Object correspondence data:
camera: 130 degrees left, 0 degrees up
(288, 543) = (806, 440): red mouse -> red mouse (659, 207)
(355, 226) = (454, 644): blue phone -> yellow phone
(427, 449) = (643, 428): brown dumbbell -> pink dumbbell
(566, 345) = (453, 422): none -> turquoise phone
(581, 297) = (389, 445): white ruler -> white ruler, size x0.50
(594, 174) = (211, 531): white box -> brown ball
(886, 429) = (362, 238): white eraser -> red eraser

--

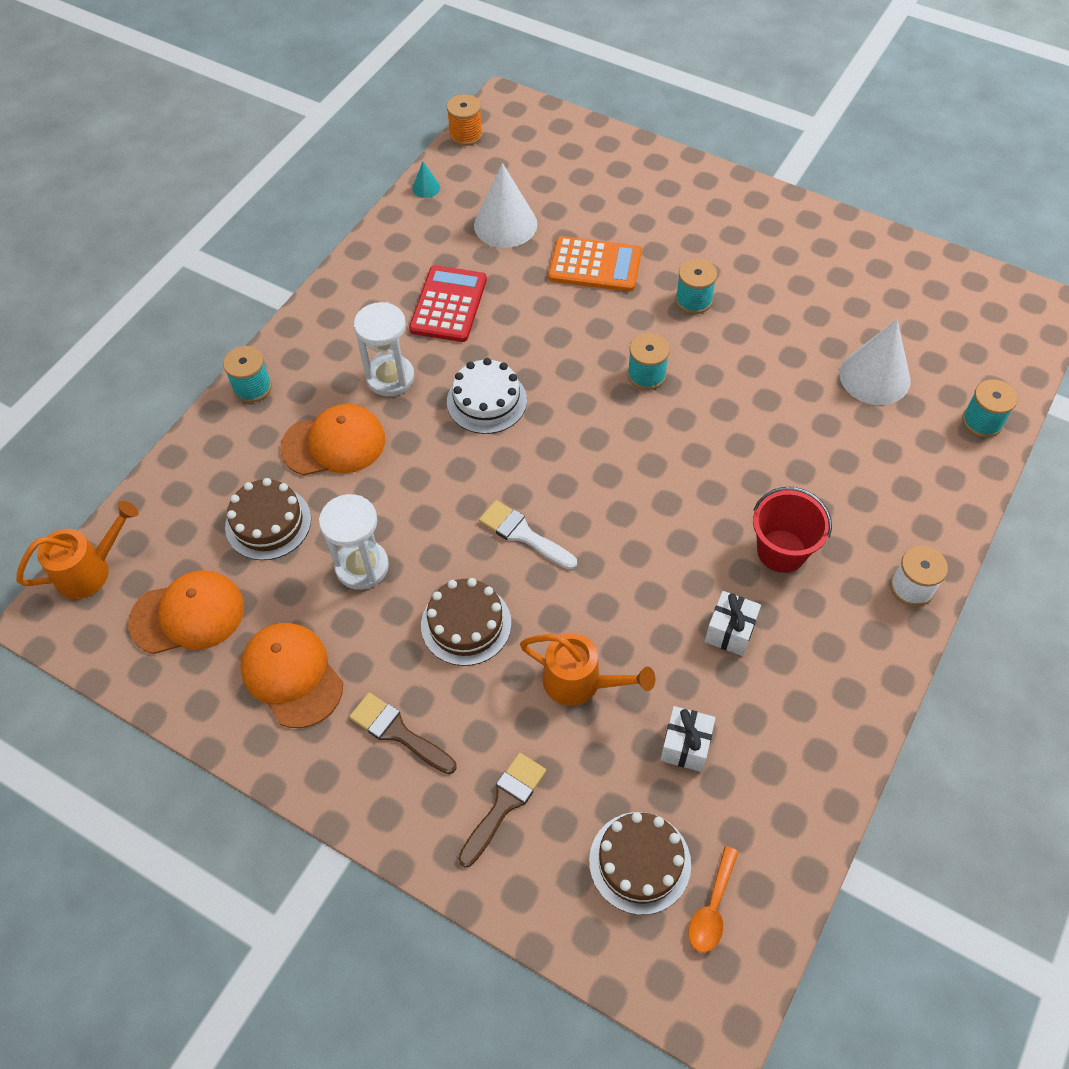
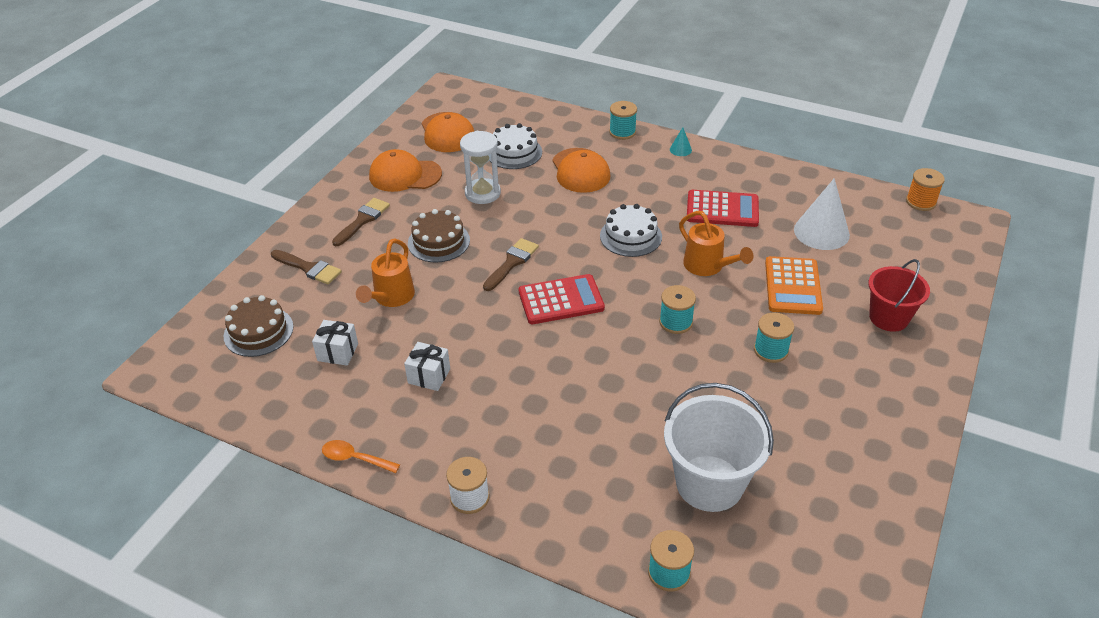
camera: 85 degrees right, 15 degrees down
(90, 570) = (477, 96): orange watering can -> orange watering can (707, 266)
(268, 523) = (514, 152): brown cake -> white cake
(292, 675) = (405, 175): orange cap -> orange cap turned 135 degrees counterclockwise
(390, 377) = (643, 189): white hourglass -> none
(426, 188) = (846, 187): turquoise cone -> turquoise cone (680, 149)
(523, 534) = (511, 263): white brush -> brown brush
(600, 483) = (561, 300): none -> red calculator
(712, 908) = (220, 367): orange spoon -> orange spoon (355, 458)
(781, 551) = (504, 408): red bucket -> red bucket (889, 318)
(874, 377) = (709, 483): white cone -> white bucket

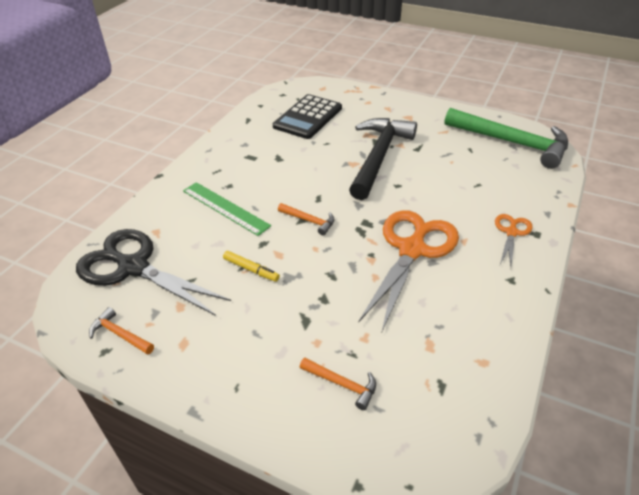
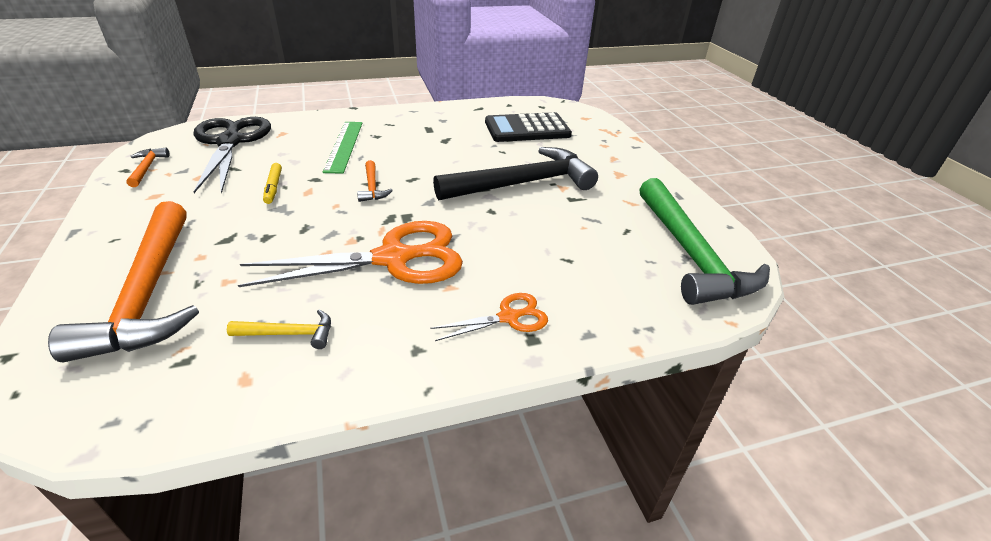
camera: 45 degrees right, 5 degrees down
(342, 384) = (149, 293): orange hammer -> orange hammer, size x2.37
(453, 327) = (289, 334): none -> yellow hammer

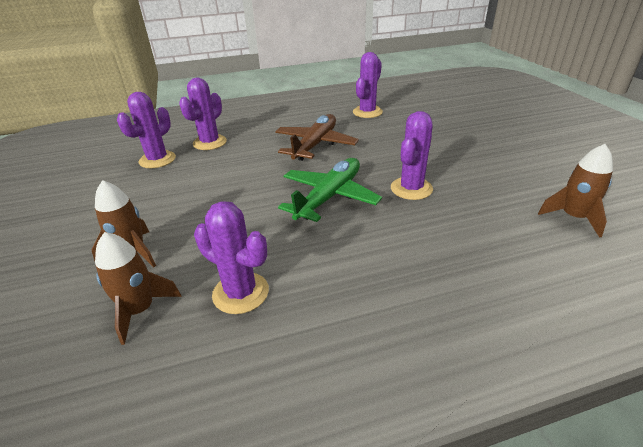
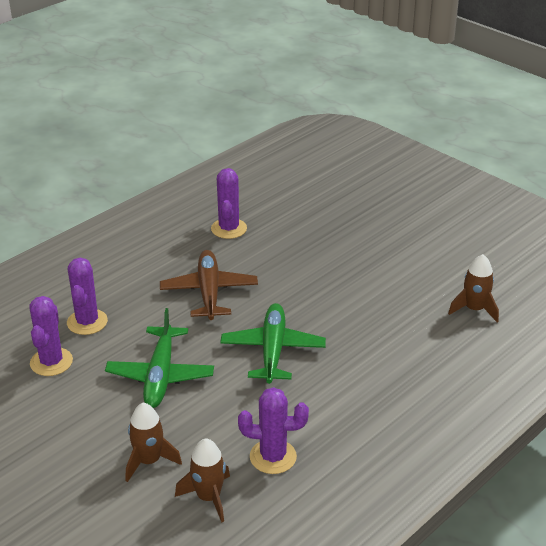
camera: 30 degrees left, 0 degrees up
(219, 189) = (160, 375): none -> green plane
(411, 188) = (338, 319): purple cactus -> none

**What you should do**
The line above containing "(355, 226) = (454, 644): blue", the line containing "(581, 297) = (389, 445): white", and every line between them are to be transcribed exactly; no other line is wanted.

**Exercise answer**
(355, 226) = (454, 644): blue phone -> yellow phone
(427, 449) = (643, 428): brown dumbbell -> pink dumbbell
(566, 345) = (453, 422): none -> turquoise phone
(581, 297) = (389, 445): white ruler -> white ruler, size x0.50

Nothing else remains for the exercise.